> **GIVEN DATA**:
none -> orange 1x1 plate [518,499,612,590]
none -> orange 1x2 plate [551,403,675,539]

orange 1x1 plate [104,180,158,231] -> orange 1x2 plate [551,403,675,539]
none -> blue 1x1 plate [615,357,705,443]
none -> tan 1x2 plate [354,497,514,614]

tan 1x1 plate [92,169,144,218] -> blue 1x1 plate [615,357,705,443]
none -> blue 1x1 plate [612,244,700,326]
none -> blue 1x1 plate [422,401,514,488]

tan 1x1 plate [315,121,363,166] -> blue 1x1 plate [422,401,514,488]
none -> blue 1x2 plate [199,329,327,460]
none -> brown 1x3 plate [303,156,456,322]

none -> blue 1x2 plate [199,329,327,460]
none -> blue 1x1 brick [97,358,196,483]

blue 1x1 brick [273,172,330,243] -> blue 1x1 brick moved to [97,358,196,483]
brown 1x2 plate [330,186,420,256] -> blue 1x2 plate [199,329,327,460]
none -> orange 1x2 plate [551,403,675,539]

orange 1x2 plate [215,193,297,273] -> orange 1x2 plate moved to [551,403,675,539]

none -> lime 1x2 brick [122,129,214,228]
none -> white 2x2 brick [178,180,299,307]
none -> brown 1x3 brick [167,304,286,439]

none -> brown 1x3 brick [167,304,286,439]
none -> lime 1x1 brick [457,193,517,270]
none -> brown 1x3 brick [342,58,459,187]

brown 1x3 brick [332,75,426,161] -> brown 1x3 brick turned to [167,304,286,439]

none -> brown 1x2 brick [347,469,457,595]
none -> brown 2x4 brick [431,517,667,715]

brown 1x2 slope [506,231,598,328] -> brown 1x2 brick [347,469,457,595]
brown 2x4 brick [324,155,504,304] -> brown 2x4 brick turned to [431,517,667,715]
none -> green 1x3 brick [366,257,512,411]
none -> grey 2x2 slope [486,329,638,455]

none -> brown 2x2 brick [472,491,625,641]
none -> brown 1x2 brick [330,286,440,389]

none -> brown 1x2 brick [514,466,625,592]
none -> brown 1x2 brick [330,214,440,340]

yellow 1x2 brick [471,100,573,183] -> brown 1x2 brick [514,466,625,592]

> **EXERCISE DIRECTIONS**:
Go through the records above and copy each line exactly.

> **RESPONSE TO THIS TASK**:
none -> orange 1x1 plate [518,499,612,590]
none -> orange 1x2 plate [551,403,675,539]

orange 1x1 plate [104,180,158,231] -> orange 1x2 plate [551,403,675,539]
none -> blue 1x1 plate [615,357,705,443]
none -> tan 1x2 plate [354,497,514,614]

tan 1x1 plate [92,169,144,218] -> blue 1x1 plate [615,357,705,443]
none -> blue 1x1 plate [612,244,700,326]
none -> blue 1x1 plate [422,401,514,488]

tan 1x1 plate [315,121,363,166] -> blue 1x1 plate [422,401,514,488]
none -> blue 1x2 plate [199,329,327,460]
none -> brown 1x3 plate [303,156,456,322]

none -> blue 1x2 plate [199,329,327,460]
none -> blue 1x1 brick [97,358,196,483]

blue 1x1 brick [273,172,330,243] -> blue 1x1 brick moved to [97,358,196,483]
brown 1x2 plate [330,186,420,256] -> blue 1x2 plate [199,329,327,460]
none -> orange 1x2 plate [551,403,675,539]

orange 1x2 plate [215,193,297,273] -> orange 1x2 plate moved to [551,403,675,539]

none -> lime 1x2 brick [122,129,214,228]
none -> white 2x2 brick [178,180,299,307]
none -> brown 1x3 brick [167,304,286,439]

none -> brown 1x3 brick [167,304,286,439]
none -> lime 1x1 brick [457,193,517,270]
none -> brown 1x3 brick [342,58,459,187]

brown 1x3 brick [332,75,426,161] -> brown 1x3 brick turned to [167,304,286,439]

none -> brown 1x2 brick [347,469,457,595]
none -> brown 2x4 brick [431,517,667,715]

brown 1x2 slope [506,231,598,328] -> brown 1x2 brick [347,469,457,595]
brown 2x4 brick [324,155,504,304] -> brown 2x4 brick turned to [431,517,667,715]
none -> green 1x3 brick [366,257,512,411]
none -> grey 2x2 slope [486,329,638,455]

none -> brown 2x2 brick [472,491,625,641]
none -> brown 1x2 brick [330,286,440,389]

none -> brown 1x2 brick [514,466,625,592]
none -> brown 1x2 brick [330,214,440,340]

yellow 1x2 brick [471,100,573,183] -> brown 1x2 brick [514,466,625,592]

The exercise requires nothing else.